=== The task ===
Search the data for the word "centre" and copy every line that contains it.

Start of Record extracts

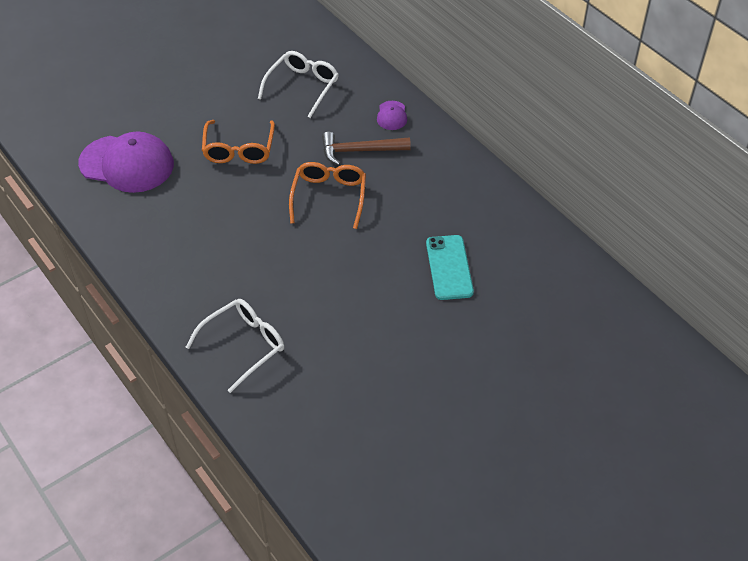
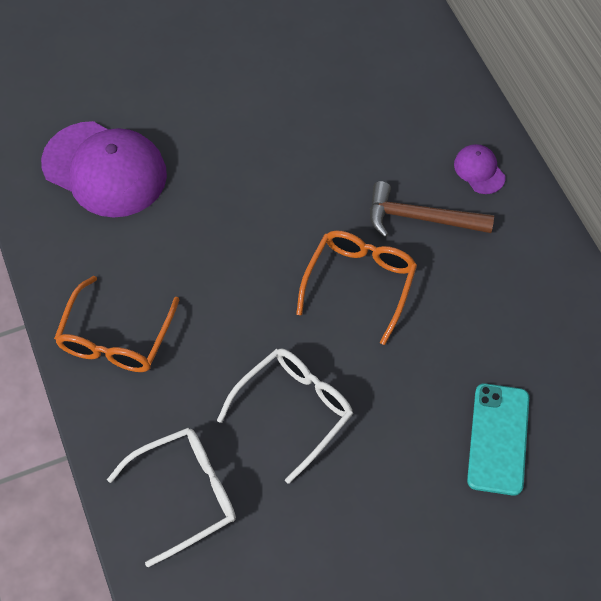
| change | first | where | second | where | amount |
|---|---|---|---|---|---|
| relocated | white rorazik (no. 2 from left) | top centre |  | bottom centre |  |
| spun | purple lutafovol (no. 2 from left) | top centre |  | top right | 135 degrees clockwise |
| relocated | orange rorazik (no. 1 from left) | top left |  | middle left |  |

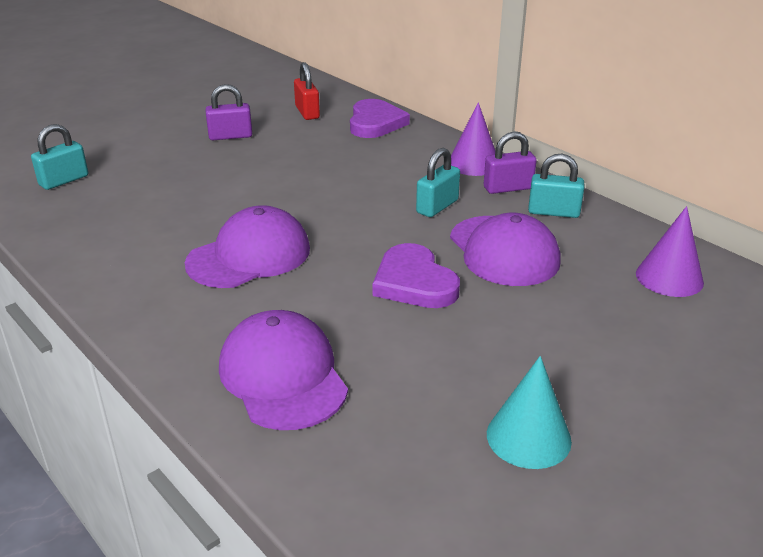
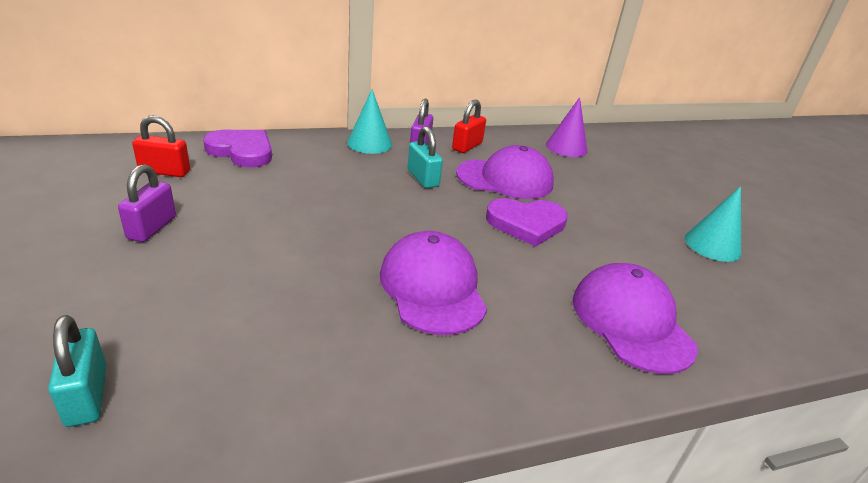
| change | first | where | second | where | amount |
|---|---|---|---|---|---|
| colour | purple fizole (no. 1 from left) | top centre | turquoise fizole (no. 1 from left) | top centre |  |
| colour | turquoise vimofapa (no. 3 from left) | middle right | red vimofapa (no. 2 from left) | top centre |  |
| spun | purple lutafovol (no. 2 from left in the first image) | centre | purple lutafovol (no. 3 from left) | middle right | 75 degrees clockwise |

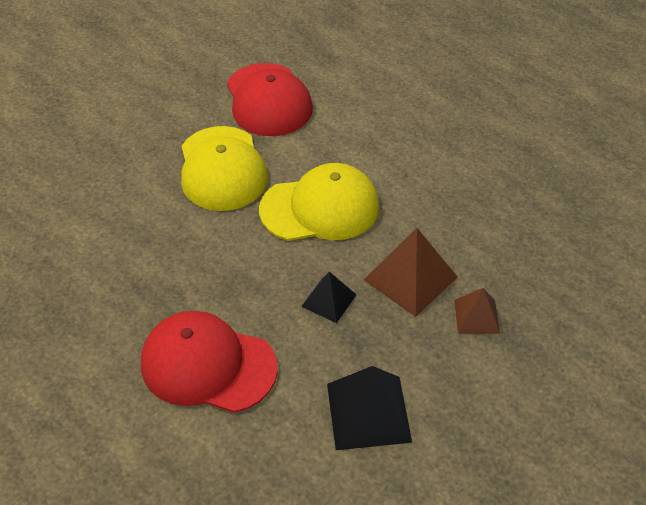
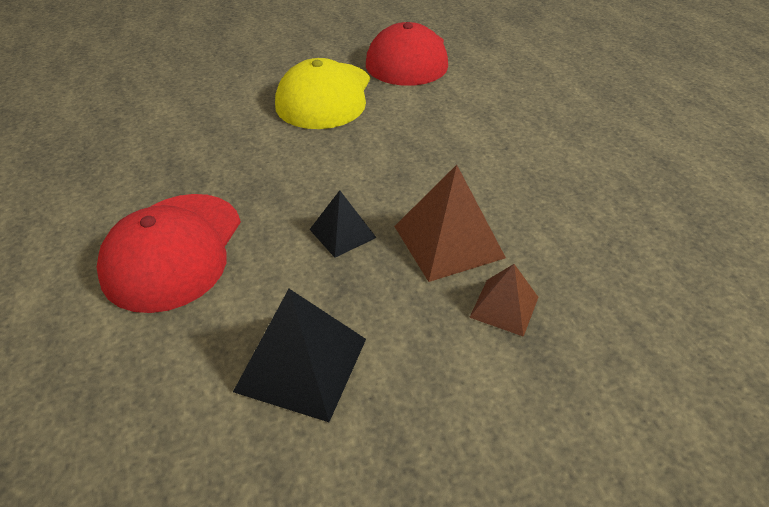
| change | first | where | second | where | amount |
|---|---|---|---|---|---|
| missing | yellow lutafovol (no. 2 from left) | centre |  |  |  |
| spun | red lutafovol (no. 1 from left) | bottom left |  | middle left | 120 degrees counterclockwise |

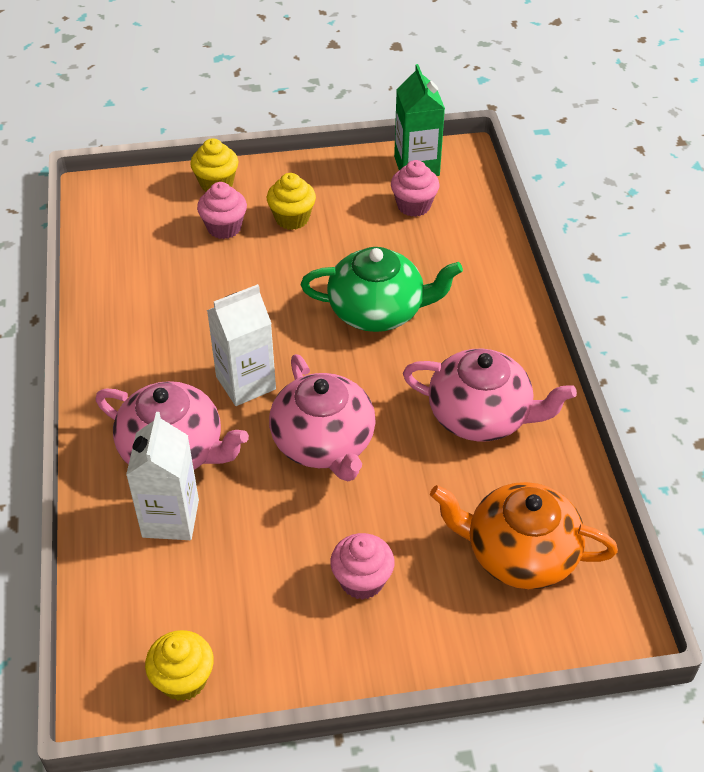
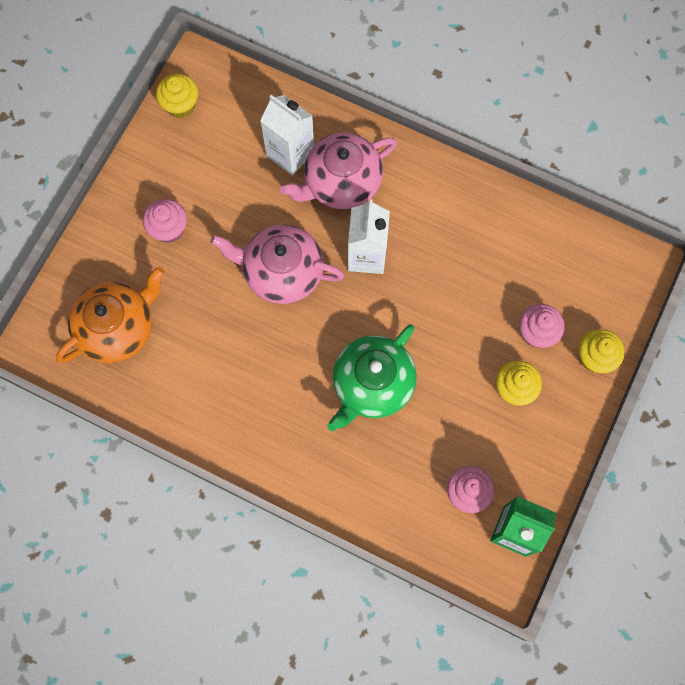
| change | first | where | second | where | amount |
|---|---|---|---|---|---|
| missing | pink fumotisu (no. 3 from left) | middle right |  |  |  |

End of Record extracts

=== Written solution ===
| relocated | white rorazik (no. 2 from left) | top centre |  | bottom centre |  |
| spun | purple lutafovol (no. 2 from left) | top centre |  | top right | 135 degrees clockwise |
| colour | purple fizole (no. 1 from left) | top centre | turquoise fizole (no. 1 from left) | top centre |  |
| colour | turquoise vimofapa (no. 3 from left) | middle right | red vimofapa (no. 2 from left) | top centre |  |
| spun | purple lutafovol (no. 2 from left in the first image) | centre | purple lutafovol (no. 3 from left) | middle right | 75 degrees clockwise |
| missing | yellow lutafovol (no. 2 from left) | centre |  |  |  |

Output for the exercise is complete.